> [What the task asks]
Print out all of the data below, keeping it identical to the original.

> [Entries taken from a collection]
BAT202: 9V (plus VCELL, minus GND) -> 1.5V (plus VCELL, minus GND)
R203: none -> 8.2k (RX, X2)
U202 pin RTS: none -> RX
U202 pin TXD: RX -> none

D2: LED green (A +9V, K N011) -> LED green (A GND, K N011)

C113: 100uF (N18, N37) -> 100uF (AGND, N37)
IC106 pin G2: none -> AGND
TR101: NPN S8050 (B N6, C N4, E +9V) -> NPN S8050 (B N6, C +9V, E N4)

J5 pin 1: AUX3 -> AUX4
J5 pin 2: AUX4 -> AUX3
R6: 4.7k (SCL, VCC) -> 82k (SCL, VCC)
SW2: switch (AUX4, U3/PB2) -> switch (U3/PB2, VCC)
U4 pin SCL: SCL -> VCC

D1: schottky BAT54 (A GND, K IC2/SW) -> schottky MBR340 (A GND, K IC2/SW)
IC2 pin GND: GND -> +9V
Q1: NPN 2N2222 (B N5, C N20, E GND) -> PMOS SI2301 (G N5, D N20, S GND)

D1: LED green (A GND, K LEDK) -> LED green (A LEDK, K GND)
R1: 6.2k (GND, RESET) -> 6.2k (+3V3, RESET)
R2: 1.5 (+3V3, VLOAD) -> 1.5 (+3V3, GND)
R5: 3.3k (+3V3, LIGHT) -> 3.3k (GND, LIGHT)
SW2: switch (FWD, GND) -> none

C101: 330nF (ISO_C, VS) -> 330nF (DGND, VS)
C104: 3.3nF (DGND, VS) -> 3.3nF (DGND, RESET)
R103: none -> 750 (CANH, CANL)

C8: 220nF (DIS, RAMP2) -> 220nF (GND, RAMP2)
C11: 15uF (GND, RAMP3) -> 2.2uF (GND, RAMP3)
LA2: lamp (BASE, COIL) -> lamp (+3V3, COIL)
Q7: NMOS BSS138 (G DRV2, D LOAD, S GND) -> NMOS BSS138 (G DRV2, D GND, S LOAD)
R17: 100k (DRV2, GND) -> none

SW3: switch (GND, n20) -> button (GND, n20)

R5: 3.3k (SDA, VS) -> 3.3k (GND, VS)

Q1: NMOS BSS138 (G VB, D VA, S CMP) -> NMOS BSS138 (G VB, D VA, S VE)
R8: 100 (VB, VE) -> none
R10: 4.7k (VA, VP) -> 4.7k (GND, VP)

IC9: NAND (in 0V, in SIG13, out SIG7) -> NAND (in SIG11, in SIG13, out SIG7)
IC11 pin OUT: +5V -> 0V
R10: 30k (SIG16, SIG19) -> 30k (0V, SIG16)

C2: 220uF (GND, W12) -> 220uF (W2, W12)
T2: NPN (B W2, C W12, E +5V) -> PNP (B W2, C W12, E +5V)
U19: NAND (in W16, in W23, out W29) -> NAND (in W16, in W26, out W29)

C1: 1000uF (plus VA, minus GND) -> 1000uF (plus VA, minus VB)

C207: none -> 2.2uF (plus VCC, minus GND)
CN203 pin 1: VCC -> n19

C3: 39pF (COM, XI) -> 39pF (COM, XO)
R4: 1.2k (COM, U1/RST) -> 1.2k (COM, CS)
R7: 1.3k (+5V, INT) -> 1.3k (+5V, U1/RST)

> [Answer box]
BAT202: 9V (plus VCELL, minus GND) -> 1.5V (plus VCELL, minus GND)
R203: none -> 8.2k (RX, X2)
U202 pin RTS: none -> RX
U202 pin TXD: RX -> none

D2: LED green (A +9V, K N011) -> LED green (A GND, K N011)

C113: 100uF (N18, N37) -> 100uF (AGND, N37)
IC106 pin G2: none -> AGND
TR101: NPN S8050 (B N6, C N4, E +9V) -> NPN S8050 (B N6, C +9V, E N4)

J5 pin 1: AUX3 -> AUX4
J5 pin 2: AUX4 -> AUX3
R6: 4.7k (SCL, VCC) -> 82k (SCL, VCC)
SW2: switch (AUX4, U3/PB2) -> switch (U3/PB2, VCC)
U4 pin SCL: SCL -> VCC

D1: schottky BAT54 (A GND, K IC2/SW) -> schottky MBR340 (A GND, K IC2/SW)
IC2 pin GND: GND -> +9V
Q1: NPN 2N2222 (B N5, C N20, E GND) -> PMOS SI2301 (G N5, D N20, S GND)

D1: LED green (A GND, K LEDK) -> LED green (A LEDK, K GND)
R1: 6.2k (GND, RESET) -> 6.2k (+3V3, RESET)
R2: 1.5 (+3V3, VLOAD) -> 1.5 (+3V3, GND)
R5: 3.3k (+3V3, LIGHT) -> 3.3k (GND, LIGHT)
SW2: switch (FWD, GND) -> none

C101: 330nF (ISO_C, VS) -> 330nF (DGND, VS)
C104: 3.3nF (DGND, VS) -> 3.3nF (DGND, RESET)
R103: none -> 750 (CANH, CANL)

C8: 220nF (DIS, RAMP2) -> 220nF (GND, RAMP2)
C11: 15uF (GND, RAMP3) -> 2.2uF (GND, RAMP3)
LA2: lamp (BASE, COIL) -> lamp (+3V3, COIL)
Q7: NMOS BSS138 (G DRV2, D LOAD, S GND) -> NMOS BSS138 (G DRV2, D GND, S LOAD)
R17: 100k (DRV2, GND) -> none

SW3: switch (GND, n20) -> button (GND, n20)

R5: 3.3k (SDA, VS) -> 3.3k (GND, VS)

Q1: NMOS BSS138 (G VB, D VA, S CMP) -> NMOS BSS138 (G VB, D VA, S VE)
R8: 100 (VB, VE) -> none
R10: 4.7k (VA, VP) -> 4.7k (GND, VP)

IC9: NAND (in 0V, in SIG13, out SIG7) -> NAND (in SIG11, in SIG13, out SIG7)
IC11 pin OUT: +5V -> 0V
R10: 30k (SIG16, SIG19) -> 30k (0V, SIG16)

C2: 220uF (GND, W12) -> 220uF (W2, W12)
T2: NPN (B W2, C W12, E +5V) -> PNP (B W2, C W12, E +5V)
U19: NAND (in W16, in W23, out W29) -> NAND (in W16, in W26, out W29)

C1: 1000uF (plus VA, minus GND) -> 1000uF (plus VA, minus VB)

C207: none -> 2.2uF (plus VCC, minus GND)
CN203 pin 1: VCC -> n19

C3: 39pF (COM, XI) -> 39pF (COM, XO)
R4: 1.2k (COM, U1/RST) -> 1.2k (COM, CS)
R7: 1.3k (+5V, INT) -> 1.3k (+5V, U1/RST)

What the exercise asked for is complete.